Shape transformation data:
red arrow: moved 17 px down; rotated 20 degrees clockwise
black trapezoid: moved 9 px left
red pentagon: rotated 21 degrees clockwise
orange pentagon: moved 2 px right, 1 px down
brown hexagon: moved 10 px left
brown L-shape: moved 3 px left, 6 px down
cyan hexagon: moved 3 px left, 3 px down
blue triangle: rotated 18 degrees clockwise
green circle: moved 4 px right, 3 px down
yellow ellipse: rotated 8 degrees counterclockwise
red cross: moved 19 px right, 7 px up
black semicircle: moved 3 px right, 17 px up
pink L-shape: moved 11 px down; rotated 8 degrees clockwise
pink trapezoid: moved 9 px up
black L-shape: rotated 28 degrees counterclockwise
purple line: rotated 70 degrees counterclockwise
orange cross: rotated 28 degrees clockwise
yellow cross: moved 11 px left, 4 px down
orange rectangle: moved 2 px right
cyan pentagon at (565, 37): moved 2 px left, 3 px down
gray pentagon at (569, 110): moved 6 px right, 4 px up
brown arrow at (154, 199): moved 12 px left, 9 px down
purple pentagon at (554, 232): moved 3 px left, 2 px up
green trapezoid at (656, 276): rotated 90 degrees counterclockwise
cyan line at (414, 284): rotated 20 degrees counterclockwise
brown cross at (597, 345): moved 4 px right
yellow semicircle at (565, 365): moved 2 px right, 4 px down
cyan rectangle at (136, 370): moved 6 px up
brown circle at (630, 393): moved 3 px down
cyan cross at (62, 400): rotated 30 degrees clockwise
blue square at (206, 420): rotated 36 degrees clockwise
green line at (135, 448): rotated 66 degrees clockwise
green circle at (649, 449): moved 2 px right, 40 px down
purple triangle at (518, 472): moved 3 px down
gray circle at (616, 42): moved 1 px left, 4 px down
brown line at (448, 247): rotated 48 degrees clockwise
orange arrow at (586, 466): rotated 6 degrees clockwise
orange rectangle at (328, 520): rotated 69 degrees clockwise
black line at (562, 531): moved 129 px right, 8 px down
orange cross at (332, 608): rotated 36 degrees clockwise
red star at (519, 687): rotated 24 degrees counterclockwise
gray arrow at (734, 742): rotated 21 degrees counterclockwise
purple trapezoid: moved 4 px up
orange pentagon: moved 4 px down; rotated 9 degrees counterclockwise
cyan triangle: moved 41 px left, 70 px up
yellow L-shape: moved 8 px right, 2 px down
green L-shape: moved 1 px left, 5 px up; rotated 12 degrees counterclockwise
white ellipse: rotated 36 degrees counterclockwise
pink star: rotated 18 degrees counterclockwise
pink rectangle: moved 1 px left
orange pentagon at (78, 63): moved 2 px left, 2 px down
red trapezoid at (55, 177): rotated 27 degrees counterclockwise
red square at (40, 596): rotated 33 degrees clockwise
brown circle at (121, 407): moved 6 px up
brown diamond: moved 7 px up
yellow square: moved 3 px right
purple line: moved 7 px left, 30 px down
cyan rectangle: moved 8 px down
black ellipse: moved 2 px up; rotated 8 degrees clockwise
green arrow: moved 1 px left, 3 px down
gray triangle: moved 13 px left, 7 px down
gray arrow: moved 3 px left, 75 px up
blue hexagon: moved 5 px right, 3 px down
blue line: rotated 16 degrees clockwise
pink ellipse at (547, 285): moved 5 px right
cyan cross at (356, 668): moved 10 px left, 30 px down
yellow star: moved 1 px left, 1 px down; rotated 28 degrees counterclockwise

## TASK DESCRIPTION
Look above for the line holding "cyan line at" and the line holding "purple triangle at", then output exactly those two lines and every line between them, nothing more.

## SOLUTION TO THIS TASK
cyan line at (414, 284): rotated 20 degrees counterclockwise
brown cross at (597, 345): moved 4 px right
yellow semicircle at (565, 365): moved 2 px right, 4 px down
cyan rectangle at (136, 370): moved 6 px up
brown circle at (630, 393): moved 3 px down
cyan cross at (62, 400): rotated 30 degrees clockwise
blue square at (206, 420): rotated 36 degrees clockwise
green line at (135, 448): rotated 66 degrees clockwise
green circle at (649, 449): moved 2 px right, 40 px down
purple triangle at (518, 472): moved 3 px down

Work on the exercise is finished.